DATASET ENTRIES Block Start

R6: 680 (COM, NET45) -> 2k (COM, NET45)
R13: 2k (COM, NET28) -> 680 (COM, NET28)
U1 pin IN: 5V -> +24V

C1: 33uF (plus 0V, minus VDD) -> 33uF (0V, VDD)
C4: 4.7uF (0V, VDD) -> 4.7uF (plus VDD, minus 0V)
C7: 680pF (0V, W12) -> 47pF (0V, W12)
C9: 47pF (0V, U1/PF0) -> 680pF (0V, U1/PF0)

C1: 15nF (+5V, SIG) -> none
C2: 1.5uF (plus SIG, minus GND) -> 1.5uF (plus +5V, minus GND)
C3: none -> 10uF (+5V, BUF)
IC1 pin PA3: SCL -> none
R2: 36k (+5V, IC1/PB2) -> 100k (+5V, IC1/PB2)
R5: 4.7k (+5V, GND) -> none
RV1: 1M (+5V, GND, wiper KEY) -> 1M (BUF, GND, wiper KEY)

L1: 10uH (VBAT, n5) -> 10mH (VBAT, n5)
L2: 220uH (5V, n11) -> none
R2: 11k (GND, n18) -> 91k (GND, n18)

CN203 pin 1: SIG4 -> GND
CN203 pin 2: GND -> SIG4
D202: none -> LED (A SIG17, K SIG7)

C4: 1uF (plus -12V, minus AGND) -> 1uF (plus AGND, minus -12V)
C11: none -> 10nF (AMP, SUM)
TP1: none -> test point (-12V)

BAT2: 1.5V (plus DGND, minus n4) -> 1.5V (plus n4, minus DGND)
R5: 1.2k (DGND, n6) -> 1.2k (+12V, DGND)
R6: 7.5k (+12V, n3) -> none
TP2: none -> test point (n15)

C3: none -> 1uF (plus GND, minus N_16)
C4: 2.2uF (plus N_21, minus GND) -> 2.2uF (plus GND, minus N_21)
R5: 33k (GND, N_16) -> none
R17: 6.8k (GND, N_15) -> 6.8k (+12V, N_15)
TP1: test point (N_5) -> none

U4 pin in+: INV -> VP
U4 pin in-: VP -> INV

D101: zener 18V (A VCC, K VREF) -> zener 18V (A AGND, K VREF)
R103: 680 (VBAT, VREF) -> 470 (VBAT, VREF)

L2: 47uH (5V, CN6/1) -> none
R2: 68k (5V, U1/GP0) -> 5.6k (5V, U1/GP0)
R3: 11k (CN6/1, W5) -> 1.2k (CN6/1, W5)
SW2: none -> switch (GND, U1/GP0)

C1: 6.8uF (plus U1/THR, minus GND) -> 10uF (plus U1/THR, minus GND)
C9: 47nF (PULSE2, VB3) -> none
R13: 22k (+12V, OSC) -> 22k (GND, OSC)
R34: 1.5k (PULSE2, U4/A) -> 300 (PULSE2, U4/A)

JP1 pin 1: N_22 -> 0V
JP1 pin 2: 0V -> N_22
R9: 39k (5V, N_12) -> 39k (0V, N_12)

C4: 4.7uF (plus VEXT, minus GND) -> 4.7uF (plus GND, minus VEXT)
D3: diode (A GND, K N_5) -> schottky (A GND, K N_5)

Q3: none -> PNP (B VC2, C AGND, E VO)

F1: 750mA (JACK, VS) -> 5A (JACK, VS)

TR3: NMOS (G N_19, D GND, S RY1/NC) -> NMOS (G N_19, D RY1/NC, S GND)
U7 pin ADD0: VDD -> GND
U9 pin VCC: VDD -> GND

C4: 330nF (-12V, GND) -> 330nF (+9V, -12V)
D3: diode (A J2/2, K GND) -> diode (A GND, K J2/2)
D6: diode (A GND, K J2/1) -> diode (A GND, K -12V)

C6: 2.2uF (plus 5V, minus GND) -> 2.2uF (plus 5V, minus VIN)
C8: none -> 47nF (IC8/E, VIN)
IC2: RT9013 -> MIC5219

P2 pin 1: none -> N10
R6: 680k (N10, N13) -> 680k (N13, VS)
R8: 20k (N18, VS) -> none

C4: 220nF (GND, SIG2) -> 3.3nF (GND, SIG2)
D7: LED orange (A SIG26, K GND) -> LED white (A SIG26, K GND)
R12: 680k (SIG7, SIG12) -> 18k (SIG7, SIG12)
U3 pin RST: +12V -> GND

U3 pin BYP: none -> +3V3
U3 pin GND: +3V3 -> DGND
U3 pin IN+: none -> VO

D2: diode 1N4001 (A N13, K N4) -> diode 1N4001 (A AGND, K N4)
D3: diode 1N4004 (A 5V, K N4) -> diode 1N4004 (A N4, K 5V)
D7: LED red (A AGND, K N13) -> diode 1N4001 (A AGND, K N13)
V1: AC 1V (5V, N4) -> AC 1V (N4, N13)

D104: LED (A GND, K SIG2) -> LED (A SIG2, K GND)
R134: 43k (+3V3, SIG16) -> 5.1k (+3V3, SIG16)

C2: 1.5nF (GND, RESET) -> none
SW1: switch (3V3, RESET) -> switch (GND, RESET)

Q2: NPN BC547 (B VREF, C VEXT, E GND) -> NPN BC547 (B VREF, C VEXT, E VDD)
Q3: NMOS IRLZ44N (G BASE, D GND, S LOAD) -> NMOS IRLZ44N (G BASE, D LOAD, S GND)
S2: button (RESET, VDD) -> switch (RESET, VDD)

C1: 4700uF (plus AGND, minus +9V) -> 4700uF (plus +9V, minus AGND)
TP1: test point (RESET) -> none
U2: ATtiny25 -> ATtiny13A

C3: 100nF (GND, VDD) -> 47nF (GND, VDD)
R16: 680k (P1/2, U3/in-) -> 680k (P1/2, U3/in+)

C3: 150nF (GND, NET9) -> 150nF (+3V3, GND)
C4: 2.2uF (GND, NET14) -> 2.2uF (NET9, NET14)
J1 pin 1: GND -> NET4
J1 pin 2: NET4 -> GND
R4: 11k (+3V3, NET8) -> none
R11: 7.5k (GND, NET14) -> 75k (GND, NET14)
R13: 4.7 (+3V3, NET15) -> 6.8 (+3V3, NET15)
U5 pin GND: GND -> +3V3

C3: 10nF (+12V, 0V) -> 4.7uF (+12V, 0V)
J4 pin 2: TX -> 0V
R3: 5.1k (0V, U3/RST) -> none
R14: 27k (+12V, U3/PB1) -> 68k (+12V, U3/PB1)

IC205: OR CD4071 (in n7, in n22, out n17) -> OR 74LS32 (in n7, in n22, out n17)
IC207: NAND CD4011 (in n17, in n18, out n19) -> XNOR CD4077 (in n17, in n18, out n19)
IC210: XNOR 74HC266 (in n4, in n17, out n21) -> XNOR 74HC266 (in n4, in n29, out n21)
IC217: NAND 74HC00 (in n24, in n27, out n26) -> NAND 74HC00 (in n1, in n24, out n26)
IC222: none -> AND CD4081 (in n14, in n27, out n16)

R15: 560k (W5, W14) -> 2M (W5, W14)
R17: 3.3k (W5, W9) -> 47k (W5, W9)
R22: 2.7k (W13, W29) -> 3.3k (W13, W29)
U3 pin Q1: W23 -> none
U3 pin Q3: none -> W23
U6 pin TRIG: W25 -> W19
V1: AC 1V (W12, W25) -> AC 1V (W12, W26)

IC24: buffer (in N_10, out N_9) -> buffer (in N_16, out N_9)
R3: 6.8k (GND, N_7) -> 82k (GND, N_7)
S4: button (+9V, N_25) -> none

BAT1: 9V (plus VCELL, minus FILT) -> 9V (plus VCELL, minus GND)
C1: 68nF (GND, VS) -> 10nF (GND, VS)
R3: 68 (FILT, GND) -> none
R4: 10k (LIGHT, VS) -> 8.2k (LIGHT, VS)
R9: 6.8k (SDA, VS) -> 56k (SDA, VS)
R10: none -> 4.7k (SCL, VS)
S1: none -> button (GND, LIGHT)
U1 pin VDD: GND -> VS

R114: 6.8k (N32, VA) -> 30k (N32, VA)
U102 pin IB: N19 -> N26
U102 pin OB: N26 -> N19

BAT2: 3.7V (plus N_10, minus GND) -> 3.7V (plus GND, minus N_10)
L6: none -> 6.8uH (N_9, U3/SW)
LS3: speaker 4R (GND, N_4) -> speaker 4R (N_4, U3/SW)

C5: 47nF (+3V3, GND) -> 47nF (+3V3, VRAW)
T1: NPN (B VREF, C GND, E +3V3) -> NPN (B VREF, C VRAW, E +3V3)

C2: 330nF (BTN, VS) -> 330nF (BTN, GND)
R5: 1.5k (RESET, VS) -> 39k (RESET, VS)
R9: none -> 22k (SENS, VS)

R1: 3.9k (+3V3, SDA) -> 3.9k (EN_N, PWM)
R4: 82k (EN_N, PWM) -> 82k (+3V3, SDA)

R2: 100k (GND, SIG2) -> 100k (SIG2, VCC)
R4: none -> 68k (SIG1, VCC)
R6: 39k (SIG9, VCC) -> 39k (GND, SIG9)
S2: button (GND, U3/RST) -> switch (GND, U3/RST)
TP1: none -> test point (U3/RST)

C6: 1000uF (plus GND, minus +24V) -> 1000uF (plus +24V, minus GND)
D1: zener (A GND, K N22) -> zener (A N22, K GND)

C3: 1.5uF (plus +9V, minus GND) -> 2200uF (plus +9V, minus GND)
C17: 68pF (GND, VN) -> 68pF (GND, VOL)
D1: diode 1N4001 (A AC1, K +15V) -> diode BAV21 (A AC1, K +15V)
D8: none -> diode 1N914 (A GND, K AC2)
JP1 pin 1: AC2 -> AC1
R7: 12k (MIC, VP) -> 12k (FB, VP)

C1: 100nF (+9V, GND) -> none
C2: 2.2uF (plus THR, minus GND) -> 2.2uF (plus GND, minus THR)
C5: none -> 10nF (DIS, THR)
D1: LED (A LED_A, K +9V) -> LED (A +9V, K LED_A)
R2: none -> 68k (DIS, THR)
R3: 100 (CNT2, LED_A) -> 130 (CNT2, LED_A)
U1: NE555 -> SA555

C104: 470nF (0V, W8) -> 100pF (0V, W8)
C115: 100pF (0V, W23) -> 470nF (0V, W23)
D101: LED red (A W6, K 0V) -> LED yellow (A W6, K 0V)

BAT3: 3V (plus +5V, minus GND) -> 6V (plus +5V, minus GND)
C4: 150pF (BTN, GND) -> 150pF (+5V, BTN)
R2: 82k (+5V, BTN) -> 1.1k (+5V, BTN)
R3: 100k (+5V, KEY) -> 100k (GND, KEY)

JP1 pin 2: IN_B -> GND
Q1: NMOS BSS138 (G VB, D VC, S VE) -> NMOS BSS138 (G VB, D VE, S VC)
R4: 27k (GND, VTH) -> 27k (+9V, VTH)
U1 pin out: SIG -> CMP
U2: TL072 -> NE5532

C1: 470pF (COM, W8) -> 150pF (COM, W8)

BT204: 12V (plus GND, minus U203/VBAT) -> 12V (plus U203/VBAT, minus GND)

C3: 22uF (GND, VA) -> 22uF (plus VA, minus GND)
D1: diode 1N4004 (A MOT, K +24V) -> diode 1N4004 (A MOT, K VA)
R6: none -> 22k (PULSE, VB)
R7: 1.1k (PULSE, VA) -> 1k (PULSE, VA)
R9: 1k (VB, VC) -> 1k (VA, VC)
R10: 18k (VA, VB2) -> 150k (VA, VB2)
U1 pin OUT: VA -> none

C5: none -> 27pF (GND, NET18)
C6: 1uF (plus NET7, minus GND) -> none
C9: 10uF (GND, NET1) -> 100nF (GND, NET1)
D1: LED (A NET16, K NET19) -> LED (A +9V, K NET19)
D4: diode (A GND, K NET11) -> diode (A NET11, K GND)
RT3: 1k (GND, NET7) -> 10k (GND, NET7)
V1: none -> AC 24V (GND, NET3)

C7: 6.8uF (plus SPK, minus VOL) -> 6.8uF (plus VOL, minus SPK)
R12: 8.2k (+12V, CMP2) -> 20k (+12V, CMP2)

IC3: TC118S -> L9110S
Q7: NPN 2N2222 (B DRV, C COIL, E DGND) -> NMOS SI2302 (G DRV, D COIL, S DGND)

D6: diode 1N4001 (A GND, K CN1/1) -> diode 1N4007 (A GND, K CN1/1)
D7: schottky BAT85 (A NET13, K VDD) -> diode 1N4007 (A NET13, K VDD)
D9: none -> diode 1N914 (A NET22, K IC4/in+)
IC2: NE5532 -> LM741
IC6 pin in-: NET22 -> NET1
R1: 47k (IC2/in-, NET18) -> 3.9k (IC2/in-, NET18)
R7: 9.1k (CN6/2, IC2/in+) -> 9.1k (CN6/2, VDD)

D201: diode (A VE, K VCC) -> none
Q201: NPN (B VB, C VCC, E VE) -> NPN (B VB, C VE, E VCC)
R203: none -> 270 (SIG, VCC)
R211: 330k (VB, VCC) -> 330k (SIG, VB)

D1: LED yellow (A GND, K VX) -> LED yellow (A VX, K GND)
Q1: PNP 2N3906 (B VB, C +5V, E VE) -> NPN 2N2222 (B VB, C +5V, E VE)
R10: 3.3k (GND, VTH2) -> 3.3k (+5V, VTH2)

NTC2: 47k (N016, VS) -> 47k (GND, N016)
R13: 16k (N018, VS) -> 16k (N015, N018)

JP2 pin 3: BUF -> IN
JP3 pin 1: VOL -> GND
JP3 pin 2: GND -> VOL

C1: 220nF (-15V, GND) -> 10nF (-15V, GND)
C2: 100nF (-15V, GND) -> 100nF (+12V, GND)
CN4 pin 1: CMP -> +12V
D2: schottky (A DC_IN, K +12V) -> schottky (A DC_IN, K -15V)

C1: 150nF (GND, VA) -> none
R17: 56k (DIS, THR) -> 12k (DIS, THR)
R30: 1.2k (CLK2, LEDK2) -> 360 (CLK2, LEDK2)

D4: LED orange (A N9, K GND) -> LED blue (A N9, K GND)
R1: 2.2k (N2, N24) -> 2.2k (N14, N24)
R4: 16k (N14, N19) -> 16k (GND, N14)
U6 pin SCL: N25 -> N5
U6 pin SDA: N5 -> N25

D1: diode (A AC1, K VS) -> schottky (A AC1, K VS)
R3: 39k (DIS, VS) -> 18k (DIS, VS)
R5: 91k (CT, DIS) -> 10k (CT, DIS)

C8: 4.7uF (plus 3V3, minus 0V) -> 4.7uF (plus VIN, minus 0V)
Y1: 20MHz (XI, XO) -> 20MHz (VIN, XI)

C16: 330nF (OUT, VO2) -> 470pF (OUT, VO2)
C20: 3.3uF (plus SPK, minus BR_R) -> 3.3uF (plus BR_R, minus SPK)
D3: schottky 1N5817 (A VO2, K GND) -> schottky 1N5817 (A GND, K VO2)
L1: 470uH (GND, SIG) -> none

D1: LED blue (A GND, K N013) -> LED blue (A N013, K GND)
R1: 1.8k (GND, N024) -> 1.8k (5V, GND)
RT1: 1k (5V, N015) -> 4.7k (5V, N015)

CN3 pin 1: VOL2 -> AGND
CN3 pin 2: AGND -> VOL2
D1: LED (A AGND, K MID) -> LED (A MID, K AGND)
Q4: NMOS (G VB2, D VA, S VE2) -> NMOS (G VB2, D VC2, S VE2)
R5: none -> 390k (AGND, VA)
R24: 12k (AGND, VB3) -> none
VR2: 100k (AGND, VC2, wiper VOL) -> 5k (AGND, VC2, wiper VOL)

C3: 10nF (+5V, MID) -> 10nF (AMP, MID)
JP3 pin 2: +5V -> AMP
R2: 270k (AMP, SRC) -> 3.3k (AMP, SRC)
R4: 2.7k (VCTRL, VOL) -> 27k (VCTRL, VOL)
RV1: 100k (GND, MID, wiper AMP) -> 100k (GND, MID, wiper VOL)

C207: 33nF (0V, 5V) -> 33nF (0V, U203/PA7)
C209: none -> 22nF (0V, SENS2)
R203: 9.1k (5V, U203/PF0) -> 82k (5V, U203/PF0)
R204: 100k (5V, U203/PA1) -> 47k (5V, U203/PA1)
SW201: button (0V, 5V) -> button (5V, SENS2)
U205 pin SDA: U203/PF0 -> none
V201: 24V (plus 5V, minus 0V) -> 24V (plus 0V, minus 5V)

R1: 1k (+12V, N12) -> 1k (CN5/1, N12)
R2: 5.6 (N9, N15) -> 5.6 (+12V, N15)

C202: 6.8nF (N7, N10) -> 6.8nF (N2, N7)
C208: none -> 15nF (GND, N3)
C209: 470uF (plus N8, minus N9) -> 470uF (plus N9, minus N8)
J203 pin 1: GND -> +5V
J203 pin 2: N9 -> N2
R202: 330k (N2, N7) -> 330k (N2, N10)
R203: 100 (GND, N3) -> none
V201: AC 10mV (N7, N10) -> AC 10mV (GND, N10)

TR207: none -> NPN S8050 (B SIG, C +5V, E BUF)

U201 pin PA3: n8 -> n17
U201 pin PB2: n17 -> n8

DATASET ENTRIES Block End

--- WHAT THE TASK REQUIRES ---
Using the data above, reproduce exactly the lines between those holding "C3: none -> 1uF (plus GND, minus N_16)" and "C4: 220nF (GND, SIG2) -> 3.3nF (GND, SIG2)", inclusive, and no others.

--- RESPONSE FOR THIS EXERCISE ---
C3: none -> 1uF (plus GND, minus N_16)
C4: 2.2uF (plus N_21, minus GND) -> 2.2uF (plus GND, minus N_21)
R5: 33k (GND, N_16) -> none
R17: 6.8k (GND, N_15) -> 6.8k (+12V, N_15)
TP1: test point (N_5) -> none

U4 pin in+: INV -> VP
U4 pin in-: VP -> INV

D101: zener 18V (A VCC, K VREF) -> zener 18V (A AGND, K VREF)
R103: 680 (VBAT, VREF) -> 470 (VBAT, VREF)

L2: 47uH (5V, CN6/1) -> none
R2: 68k (5V, U1/GP0) -> 5.6k (5V, U1/GP0)
R3: 11k (CN6/1, W5) -> 1.2k (CN6/1, W5)
SW2: none -> switch (GND, U1/GP0)

C1: 6.8uF (plus U1/THR, minus GND) -> 10uF (plus U1/THR, minus GND)
C9: 47nF (PULSE2, VB3) -> none
R13: 22k (+12V, OSC) -> 22k (GND, OSC)
R34: 1.5k (PULSE2, U4/A) -> 300 (PULSE2, U4/A)

JP1 pin 1: N_22 -> 0V
JP1 pin 2: 0V -> N_22
R9: 39k (5V, N_12) -> 39k (0V, N_12)

C4: 4.7uF (plus VEXT, minus GND) -> 4.7uF (plus GND, minus VEXT)
D3: diode (A GND, K N_5) -> schottky (A GND, K N_5)

Q3: none -> PNP (B VC2, C AGND, E VO)

F1: 750mA (JACK, VS) -> 5A (JACK, VS)

TR3: NMOS (G N_19, D GND, S RY1/NC) -> NMOS (G N_19, D RY1/NC, S GND)
U7 pin ADD0: VDD -> GND
U9 pin VCC: VDD -> GND

C4: 330nF (-12V, GND) -> 330nF (+9V, -12V)
D3: diode (A J2/2, K GND) -> diode (A GND, K J2/2)
D6: diode (A GND, K J2/1) -> diode (A GND, K -12V)

C6: 2.2uF (plus 5V, minus GND) -> 2.2uF (plus 5V, minus VIN)
C8: none -> 47nF (IC8/E, VIN)
IC2: RT9013 -> MIC5219

P2 pin 1: none -> N10
R6: 680k (N10, N13) -> 680k (N13, VS)
R8: 20k (N18, VS) -> none

C4: 220nF (GND, SIG2) -> 3.3nF (GND, SIG2)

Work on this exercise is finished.